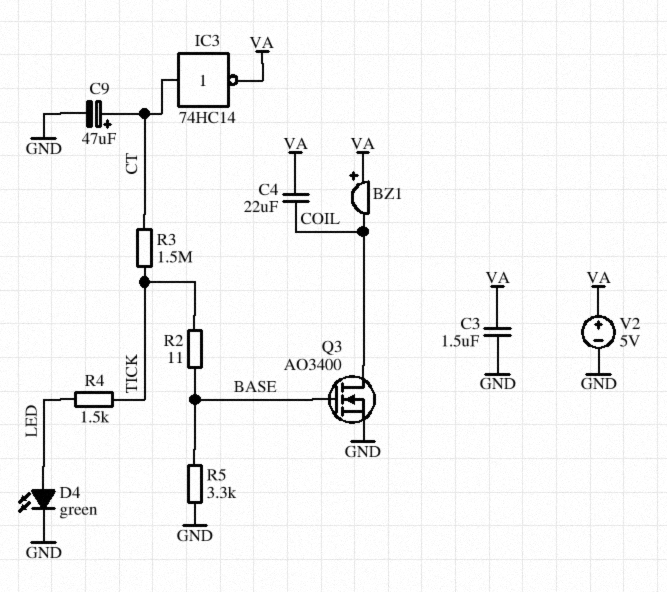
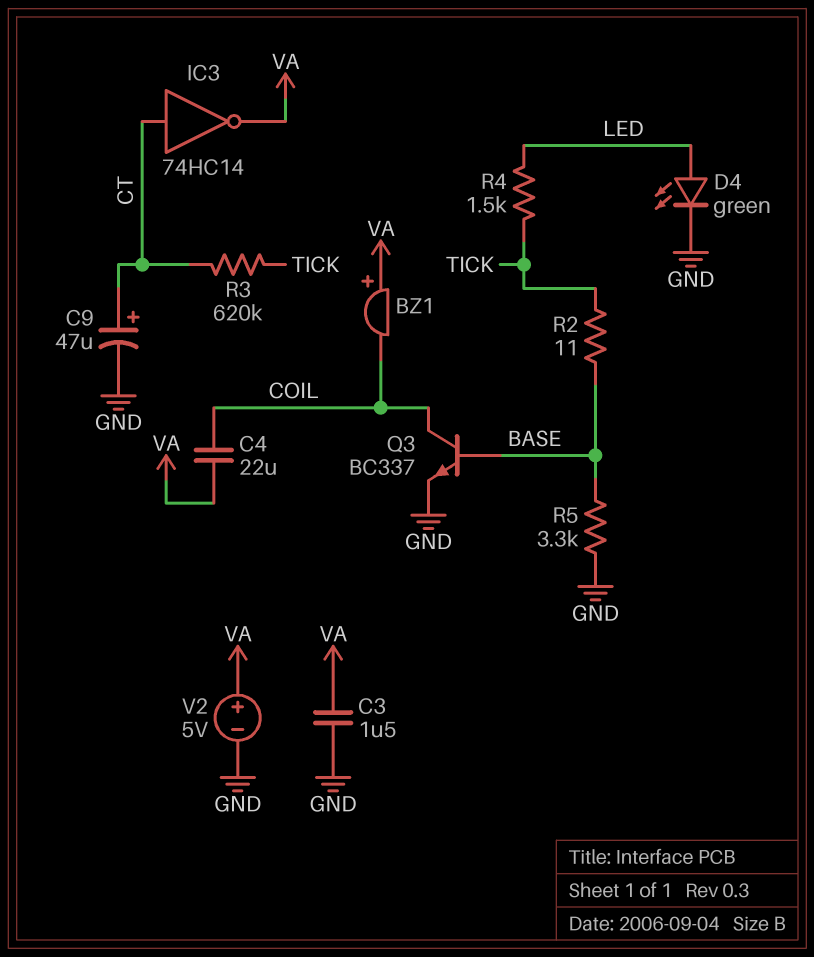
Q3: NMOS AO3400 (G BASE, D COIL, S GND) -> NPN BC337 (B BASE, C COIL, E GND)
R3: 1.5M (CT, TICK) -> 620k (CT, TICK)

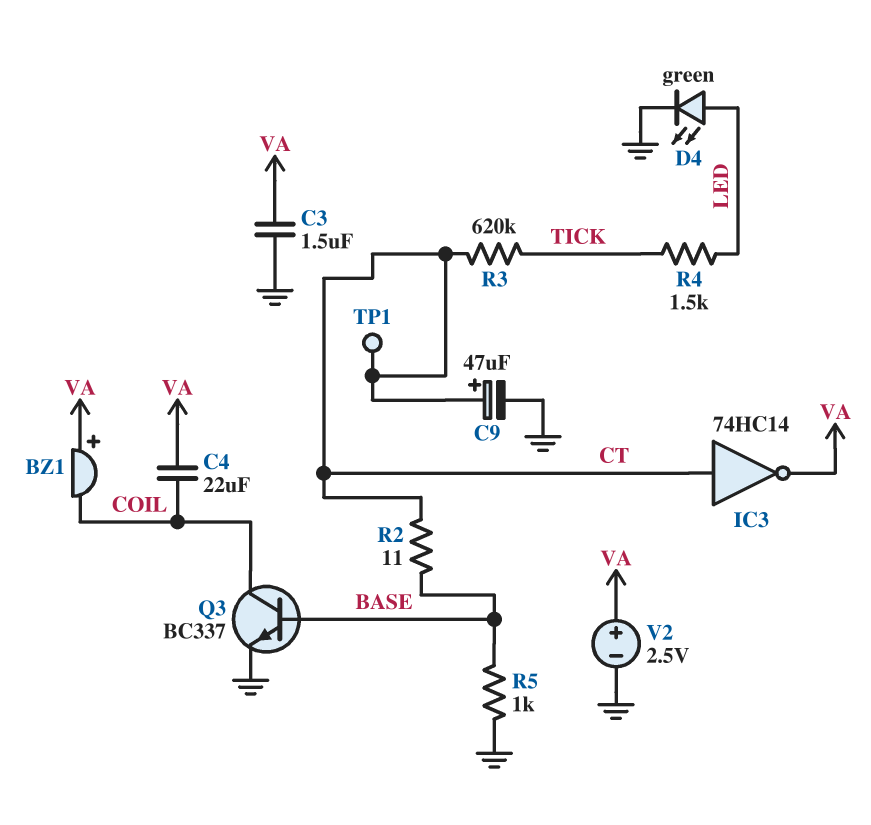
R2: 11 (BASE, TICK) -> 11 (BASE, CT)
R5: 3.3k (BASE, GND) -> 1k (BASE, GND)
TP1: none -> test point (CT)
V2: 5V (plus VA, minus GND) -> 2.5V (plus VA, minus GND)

+ + +

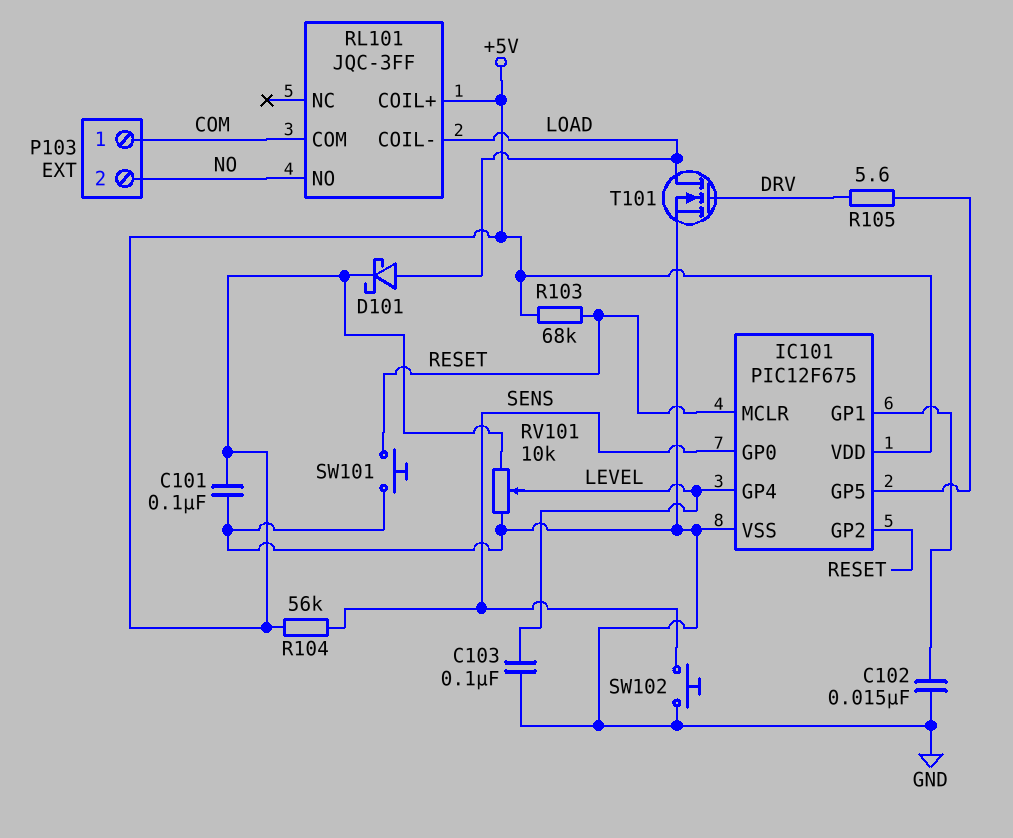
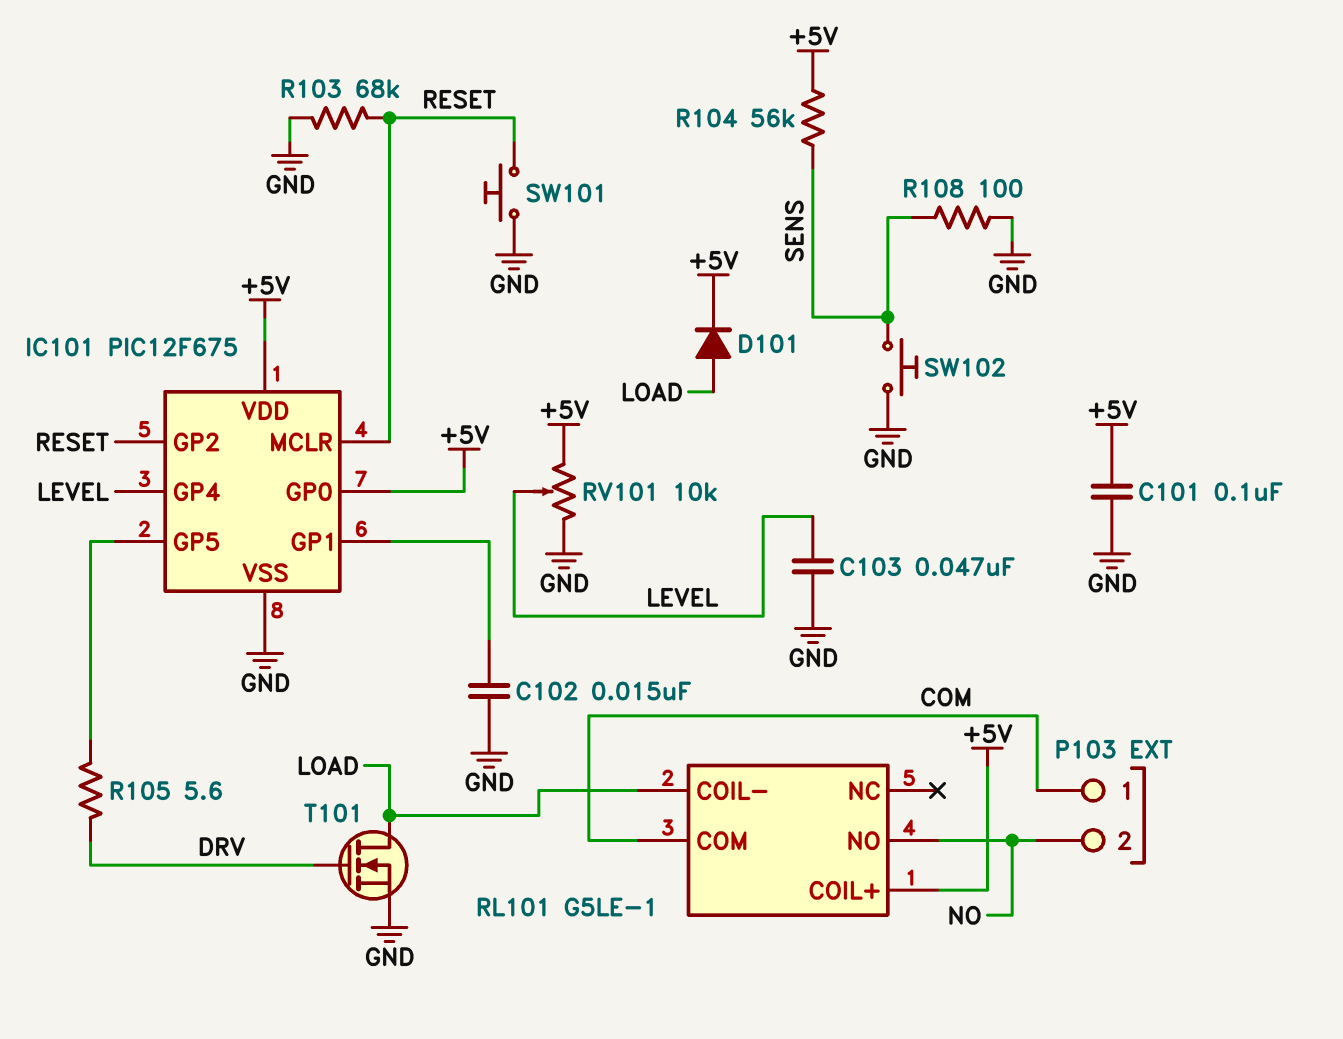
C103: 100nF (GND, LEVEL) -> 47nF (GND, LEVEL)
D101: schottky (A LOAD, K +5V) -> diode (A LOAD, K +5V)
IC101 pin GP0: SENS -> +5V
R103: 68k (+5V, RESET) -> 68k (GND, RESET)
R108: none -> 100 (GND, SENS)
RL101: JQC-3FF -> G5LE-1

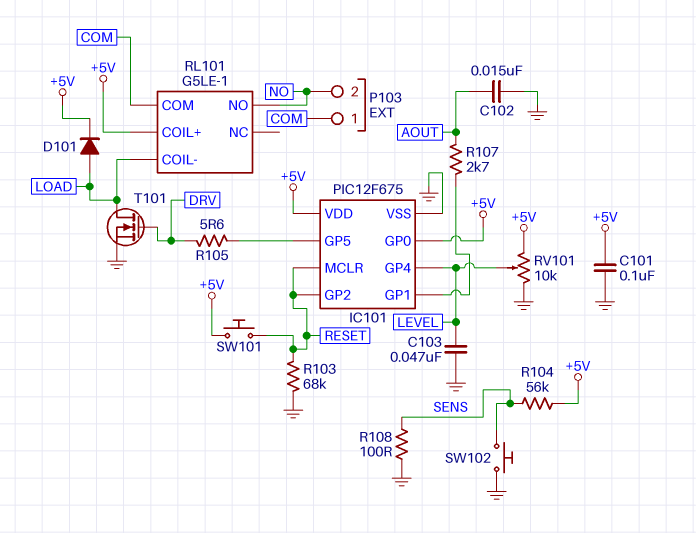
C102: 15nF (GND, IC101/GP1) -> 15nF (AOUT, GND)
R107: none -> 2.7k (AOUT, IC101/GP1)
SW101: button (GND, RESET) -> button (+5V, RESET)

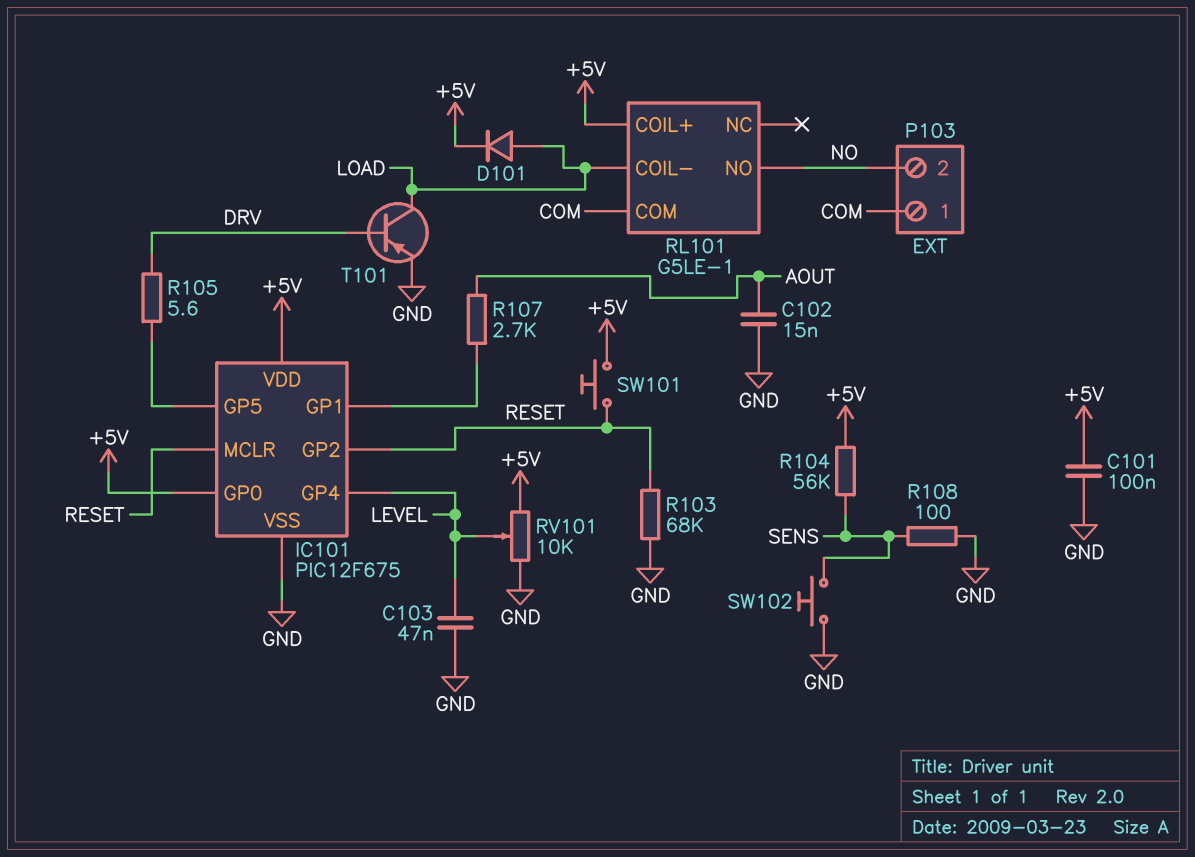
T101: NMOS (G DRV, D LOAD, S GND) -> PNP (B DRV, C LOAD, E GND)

+ + +

*EXERCISE DETAILS*:
Given the records above, return the lines starting at the one that holds "Q3: NMOS AO3400" and ending at the one that holds "V2: 5V (plus", exactly, and nothing besides; leave every picture out.

*PROBLEM SOLUTION*:
Q3: NMOS AO3400 (G BASE, D COIL, S GND) -> NPN BC337 (B BASE, C COIL, E GND)
R3: 1.5M (CT, TICK) -> 620k (CT, TICK)

R2: 11 (BASE, TICK) -> 11 (BASE, CT)
R5: 3.3k (BASE, GND) -> 1k (BASE, GND)
TP1: none -> test point (CT)
V2: 5V (plus VA, minus GND) -> 2.5V (plus VA, minus GND)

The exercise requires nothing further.